■ **Goal of the exercise**: With the pictures set aside, write out all of the data exactly as it stands.
*** Opening of Data provided ***
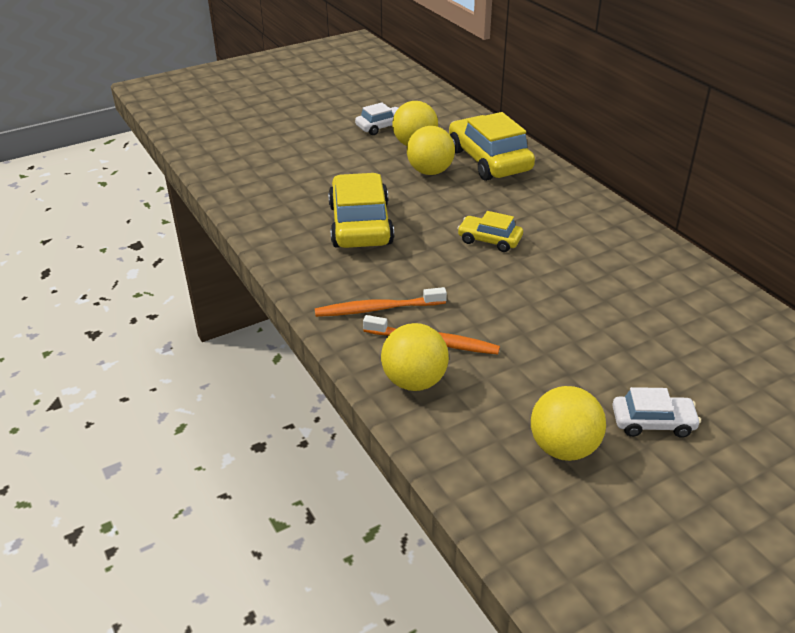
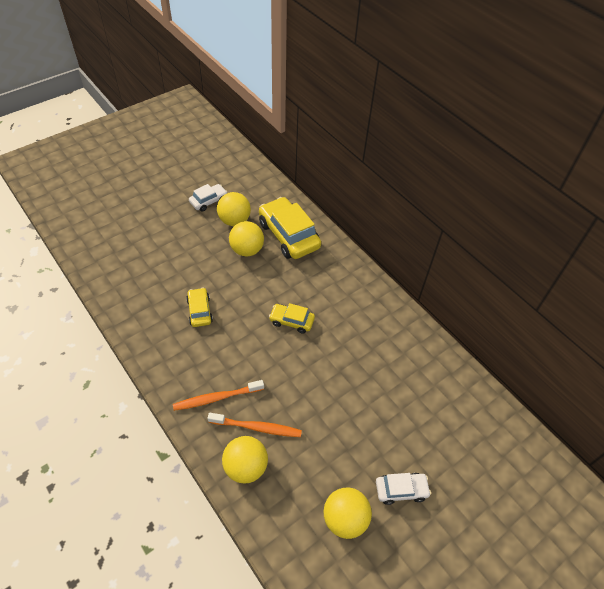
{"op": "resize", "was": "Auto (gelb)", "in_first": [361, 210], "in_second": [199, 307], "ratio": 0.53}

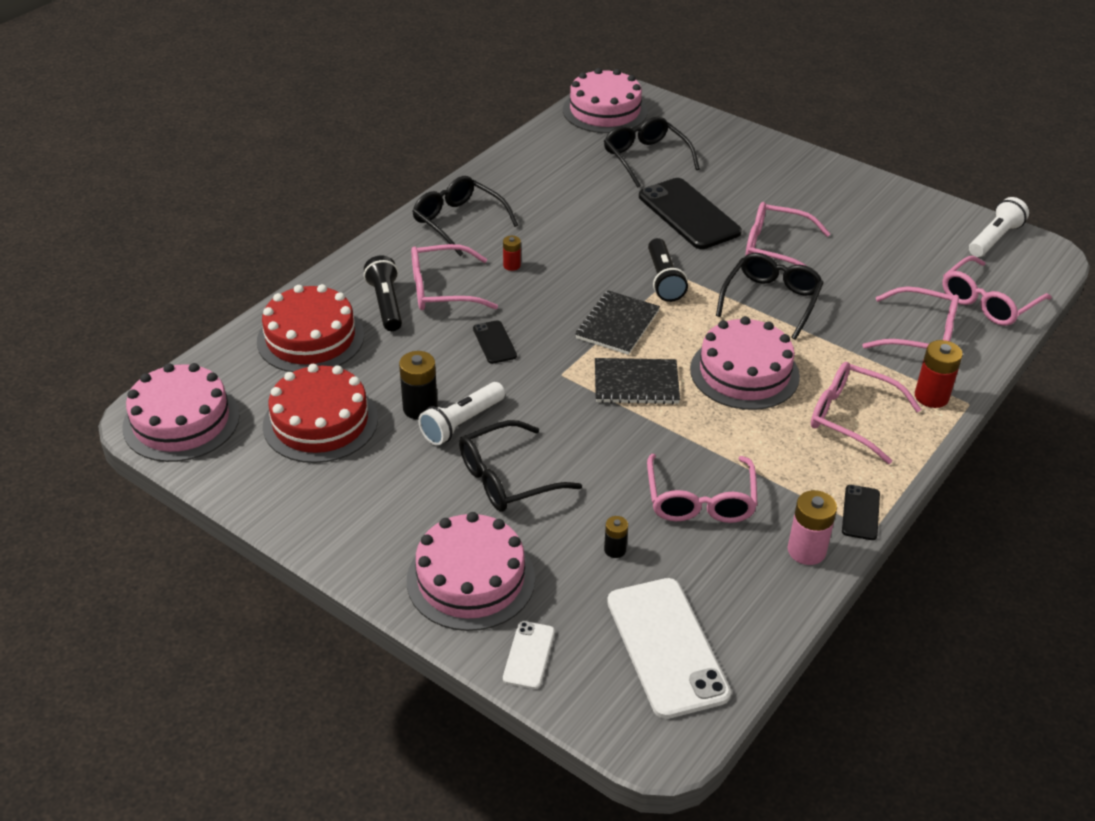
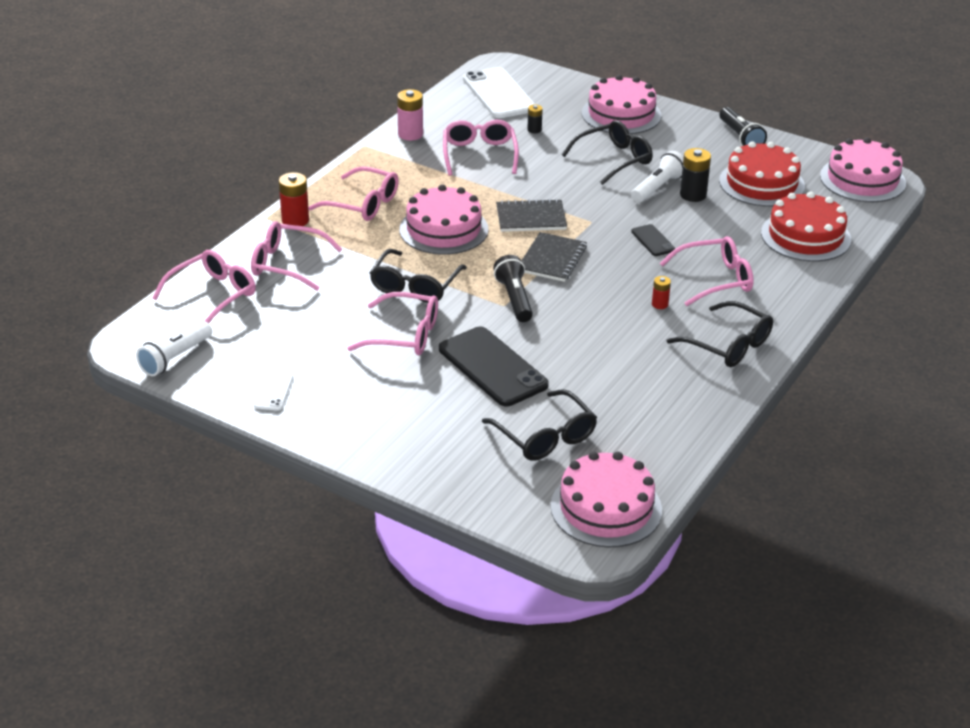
{"op": "delete", "was": "Handy (schwarz)", "in_first": [861, 512]}
{"op": "move", "was": "Taschenlampe (schwarz)", "in_first": [383, 293], "in_second": [743, 126]}
{"op": "move", "was": "Handy (weiß)", "in_first": [529, 655], "in_second": [273, 391]}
*** Close of Data provided ***
■ **Written solution**:
{"op": "resize", "was": "Auto (gelb)", "in_first": [361, 210], "in_second": [199, 307], "ratio": 0.53}

{"op": "delete", "was": "Handy (schwarz)", "in_first": [861, 512]}
{"op": "move", "was": "Taschenlampe (schwarz)", "in_first": [383, 293], "in_second": [743, 126]}
{"op": "move", "was": "Handy (weiß)", "in_first": [529, 655], "in_second": [273, 391]}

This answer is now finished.